_TASK OBJECTIVE_: Two lines in the data below mark the range: the one with "red carton: 7 -> 11" and the one with "blue glue stick: 5 -> 2". Return both, along with every line between them, exactly.

[Object matching data]
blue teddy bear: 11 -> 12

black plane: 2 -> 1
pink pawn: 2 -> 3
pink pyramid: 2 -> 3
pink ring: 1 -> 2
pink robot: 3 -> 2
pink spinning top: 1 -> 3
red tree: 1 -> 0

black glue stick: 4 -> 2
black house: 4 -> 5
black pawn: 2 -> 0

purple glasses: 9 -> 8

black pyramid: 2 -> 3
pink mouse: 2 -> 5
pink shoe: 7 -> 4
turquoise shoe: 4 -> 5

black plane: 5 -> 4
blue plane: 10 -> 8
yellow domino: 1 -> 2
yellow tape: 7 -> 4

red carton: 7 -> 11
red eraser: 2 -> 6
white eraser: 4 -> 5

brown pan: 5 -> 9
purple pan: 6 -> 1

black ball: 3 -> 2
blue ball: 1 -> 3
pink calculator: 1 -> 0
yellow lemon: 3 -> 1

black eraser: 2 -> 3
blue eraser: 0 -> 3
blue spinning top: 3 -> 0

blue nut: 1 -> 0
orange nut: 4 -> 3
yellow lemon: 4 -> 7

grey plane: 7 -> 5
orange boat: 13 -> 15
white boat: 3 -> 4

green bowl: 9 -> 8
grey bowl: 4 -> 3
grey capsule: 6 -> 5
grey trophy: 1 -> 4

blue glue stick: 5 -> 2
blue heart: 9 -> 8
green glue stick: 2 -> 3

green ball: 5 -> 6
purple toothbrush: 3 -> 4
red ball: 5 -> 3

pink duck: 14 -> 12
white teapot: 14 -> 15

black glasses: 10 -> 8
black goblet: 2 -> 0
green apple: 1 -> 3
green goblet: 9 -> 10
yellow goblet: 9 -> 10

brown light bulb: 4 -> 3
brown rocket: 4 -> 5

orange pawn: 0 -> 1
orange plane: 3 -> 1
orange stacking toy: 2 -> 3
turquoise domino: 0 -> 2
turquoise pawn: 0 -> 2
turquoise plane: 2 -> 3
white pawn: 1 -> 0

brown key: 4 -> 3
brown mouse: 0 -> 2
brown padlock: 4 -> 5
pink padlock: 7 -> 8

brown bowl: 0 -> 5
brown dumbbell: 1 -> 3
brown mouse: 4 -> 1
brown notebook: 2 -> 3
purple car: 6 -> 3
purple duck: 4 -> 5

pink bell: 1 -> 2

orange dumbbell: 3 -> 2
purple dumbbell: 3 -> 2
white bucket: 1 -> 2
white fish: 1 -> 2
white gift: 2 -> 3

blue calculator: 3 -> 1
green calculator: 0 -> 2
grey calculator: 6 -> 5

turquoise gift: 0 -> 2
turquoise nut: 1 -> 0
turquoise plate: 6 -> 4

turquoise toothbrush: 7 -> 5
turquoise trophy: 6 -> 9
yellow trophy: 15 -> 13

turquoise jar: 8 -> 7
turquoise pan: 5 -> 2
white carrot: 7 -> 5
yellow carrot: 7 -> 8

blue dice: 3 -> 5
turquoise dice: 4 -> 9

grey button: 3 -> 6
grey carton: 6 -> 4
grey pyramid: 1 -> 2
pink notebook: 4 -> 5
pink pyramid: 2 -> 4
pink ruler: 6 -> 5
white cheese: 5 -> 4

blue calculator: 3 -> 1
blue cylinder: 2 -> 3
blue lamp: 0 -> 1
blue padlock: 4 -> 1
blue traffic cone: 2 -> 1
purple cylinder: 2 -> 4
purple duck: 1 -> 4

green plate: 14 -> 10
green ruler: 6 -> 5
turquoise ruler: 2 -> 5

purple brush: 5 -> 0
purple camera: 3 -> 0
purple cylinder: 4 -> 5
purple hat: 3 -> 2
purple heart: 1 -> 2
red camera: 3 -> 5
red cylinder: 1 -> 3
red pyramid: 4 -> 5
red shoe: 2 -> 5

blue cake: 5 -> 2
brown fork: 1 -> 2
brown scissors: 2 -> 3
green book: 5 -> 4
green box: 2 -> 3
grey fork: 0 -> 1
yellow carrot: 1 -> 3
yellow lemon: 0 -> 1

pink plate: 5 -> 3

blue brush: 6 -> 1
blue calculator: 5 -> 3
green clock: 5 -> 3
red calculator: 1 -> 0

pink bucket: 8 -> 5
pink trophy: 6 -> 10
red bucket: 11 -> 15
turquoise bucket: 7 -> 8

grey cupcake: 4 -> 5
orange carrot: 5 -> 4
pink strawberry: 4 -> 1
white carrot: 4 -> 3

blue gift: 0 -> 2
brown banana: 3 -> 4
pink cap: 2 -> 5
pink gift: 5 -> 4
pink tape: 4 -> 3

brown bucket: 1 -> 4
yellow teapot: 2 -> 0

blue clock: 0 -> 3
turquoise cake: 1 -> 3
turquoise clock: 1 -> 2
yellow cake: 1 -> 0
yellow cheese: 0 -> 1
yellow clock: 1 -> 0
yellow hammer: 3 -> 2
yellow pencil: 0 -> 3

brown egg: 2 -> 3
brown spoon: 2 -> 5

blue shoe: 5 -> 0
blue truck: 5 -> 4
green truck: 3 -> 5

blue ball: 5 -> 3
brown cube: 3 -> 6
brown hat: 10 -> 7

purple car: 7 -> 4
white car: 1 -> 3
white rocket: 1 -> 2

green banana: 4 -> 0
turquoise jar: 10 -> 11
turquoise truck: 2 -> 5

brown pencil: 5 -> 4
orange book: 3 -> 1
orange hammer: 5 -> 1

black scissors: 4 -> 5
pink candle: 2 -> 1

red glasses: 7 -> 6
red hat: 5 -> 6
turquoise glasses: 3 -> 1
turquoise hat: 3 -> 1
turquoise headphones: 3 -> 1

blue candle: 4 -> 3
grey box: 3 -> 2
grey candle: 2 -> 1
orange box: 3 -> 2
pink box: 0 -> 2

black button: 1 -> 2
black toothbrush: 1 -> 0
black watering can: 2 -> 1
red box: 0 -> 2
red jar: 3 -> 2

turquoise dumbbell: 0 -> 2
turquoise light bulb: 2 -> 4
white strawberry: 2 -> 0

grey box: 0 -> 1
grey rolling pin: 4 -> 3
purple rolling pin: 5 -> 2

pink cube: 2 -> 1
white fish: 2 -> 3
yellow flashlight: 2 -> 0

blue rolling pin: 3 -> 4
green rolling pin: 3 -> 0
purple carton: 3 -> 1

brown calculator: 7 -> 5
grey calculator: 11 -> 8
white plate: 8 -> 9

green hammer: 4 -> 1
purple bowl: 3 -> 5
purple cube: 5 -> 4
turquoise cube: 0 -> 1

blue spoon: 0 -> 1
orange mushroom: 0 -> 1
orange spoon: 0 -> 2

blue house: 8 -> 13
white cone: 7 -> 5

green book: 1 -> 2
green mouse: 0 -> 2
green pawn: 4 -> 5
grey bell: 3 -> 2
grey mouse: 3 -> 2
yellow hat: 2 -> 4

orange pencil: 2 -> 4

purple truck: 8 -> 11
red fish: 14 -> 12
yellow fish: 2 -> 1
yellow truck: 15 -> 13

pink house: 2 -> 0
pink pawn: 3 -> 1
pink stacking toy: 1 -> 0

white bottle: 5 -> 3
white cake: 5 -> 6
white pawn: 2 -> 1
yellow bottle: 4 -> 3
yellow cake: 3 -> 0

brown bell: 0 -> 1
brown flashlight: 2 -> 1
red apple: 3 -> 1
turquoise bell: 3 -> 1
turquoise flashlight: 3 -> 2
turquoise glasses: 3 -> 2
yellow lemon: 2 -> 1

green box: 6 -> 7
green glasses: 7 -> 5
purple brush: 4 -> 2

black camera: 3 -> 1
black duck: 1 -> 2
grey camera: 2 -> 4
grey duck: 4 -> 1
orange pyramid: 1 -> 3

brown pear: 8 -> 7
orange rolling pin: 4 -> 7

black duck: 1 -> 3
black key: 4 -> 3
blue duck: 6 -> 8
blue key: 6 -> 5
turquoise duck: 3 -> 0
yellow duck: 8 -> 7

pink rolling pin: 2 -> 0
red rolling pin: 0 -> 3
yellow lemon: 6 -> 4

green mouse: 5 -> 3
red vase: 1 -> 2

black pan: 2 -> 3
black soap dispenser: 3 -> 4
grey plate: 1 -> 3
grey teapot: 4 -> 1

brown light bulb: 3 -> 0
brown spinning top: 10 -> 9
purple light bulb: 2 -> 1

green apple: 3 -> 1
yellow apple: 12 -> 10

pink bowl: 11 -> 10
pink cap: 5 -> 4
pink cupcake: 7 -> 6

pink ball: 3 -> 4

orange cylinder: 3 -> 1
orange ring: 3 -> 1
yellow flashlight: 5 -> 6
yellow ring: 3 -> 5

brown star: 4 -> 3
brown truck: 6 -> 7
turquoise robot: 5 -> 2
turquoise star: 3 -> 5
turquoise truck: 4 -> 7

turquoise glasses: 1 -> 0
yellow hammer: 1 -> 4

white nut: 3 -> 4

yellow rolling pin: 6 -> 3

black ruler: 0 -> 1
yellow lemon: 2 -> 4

_TASK RESULT_:
red carton: 7 -> 11
red eraser: 2 -> 6
white eraser: 4 -> 5

brown pan: 5 -> 9
purple pan: 6 -> 1

black ball: 3 -> 2
blue ball: 1 -> 3
pink calculator: 1 -> 0
yellow lemon: 3 -> 1

black eraser: 2 -> 3
blue eraser: 0 -> 3
blue spinning top: 3 -> 0

blue nut: 1 -> 0
orange nut: 4 -> 3
yellow lemon: 4 -> 7

grey plane: 7 -> 5
orange boat: 13 -> 15
white boat: 3 -> 4

green bowl: 9 -> 8
grey bowl: 4 -> 3
grey capsule: 6 -> 5
grey trophy: 1 -> 4

blue glue stick: 5 -> 2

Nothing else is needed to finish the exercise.